--- Exercise requirements ---
The listing below contains a span that opens with the line containing "BUTTON2: KY-004 -> TTP223" and closes with the line containing "KEYS pin K2: A2 -> 3". Return that span exactly.

--- Data under study ---
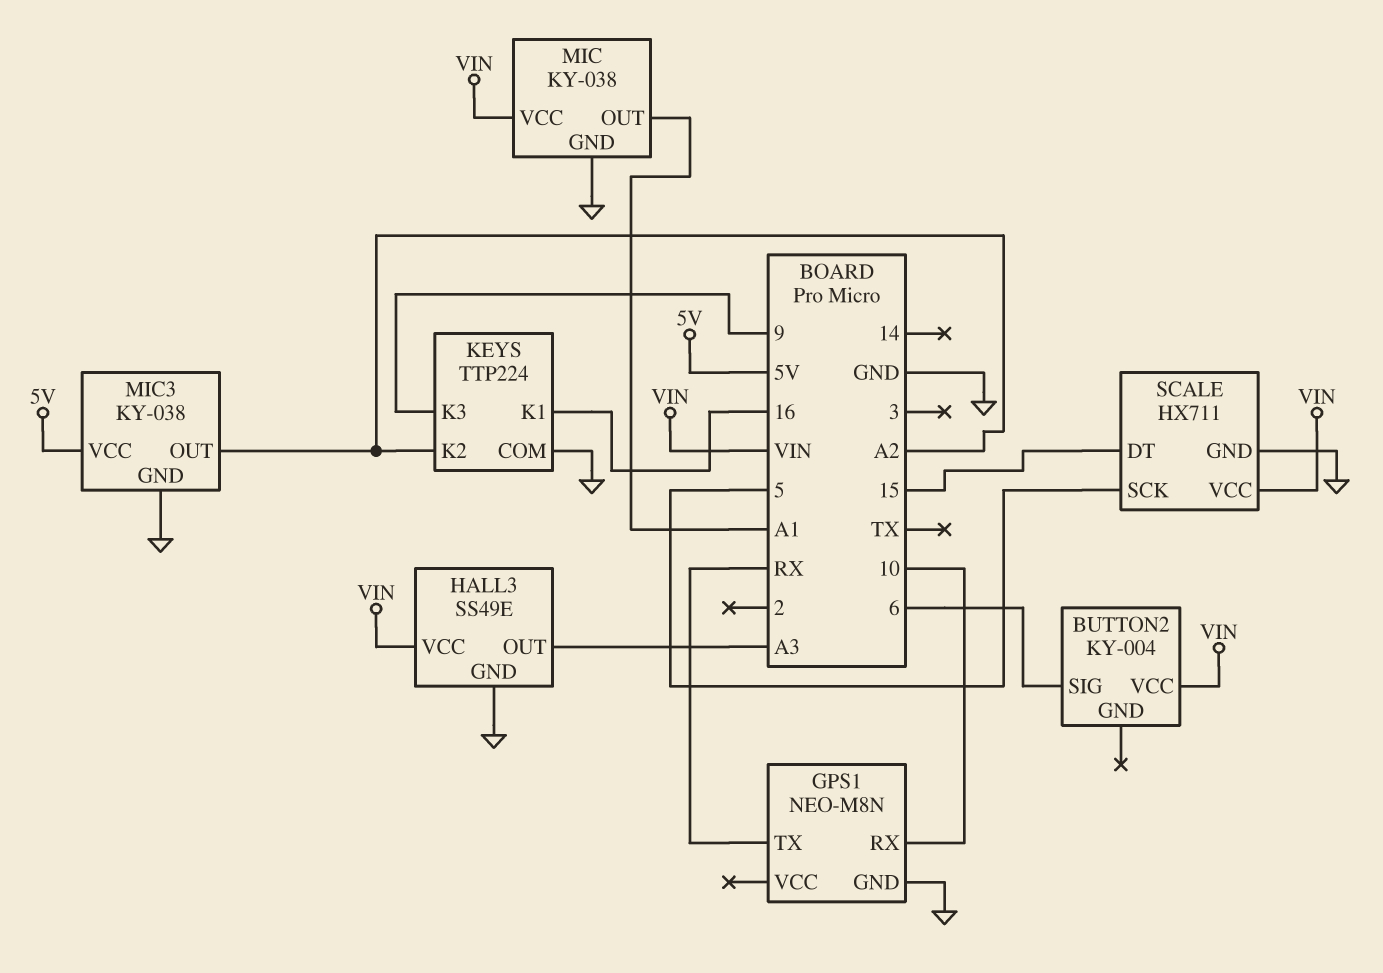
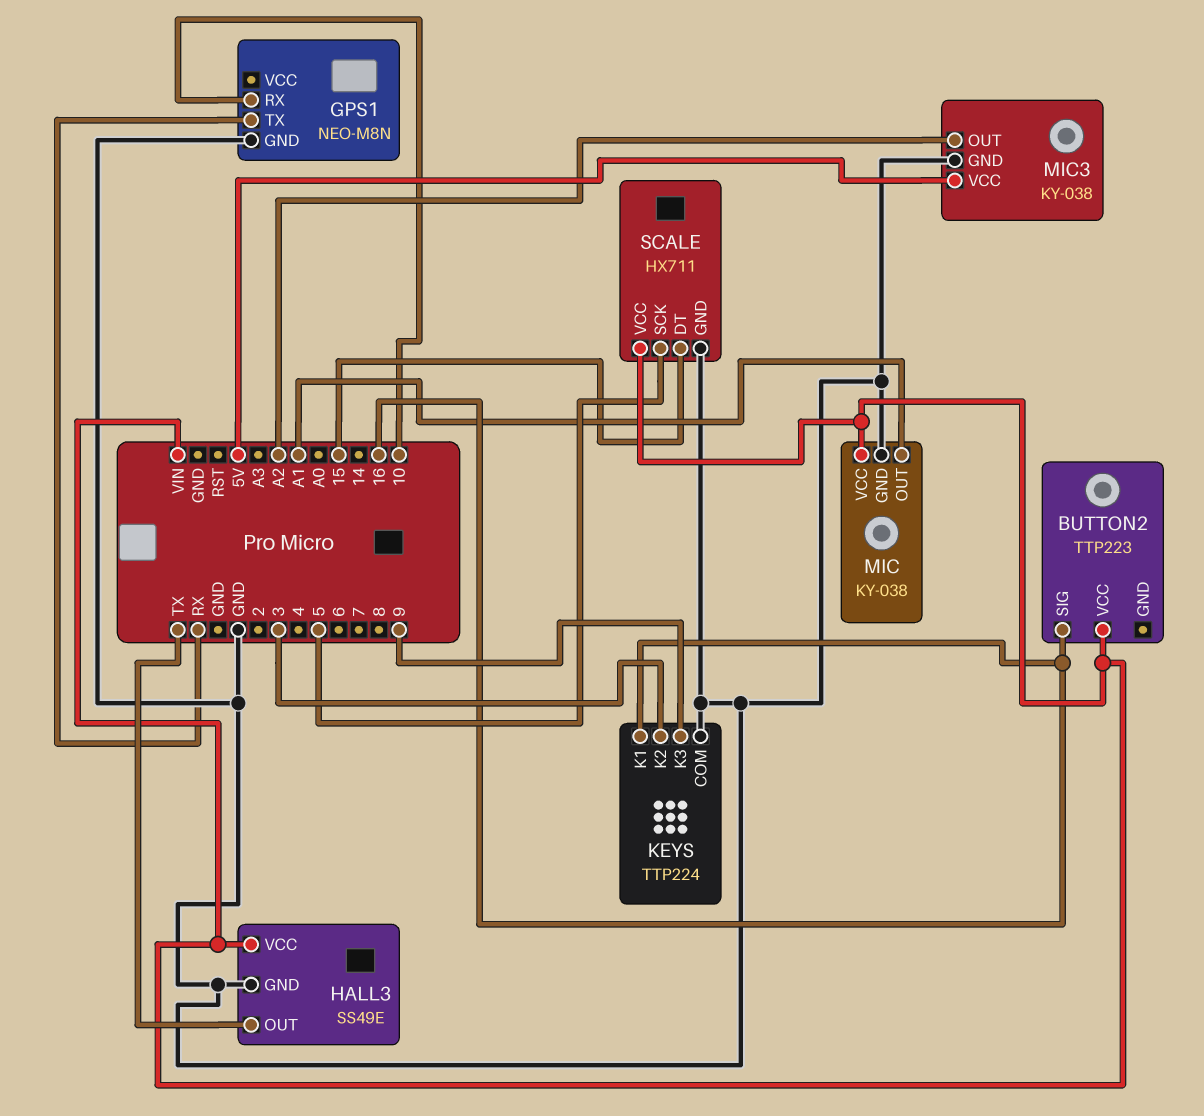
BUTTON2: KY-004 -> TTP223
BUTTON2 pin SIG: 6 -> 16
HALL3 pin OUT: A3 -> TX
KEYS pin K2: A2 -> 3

==

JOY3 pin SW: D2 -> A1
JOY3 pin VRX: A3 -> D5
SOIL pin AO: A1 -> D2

--- Exercise answer ---
BUTTON2: KY-004 -> TTP223
BUTTON2 pin SIG: 6 -> 16
HALL3 pin OUT: A3 -> TX
KEYS pin K2: A2 -> 3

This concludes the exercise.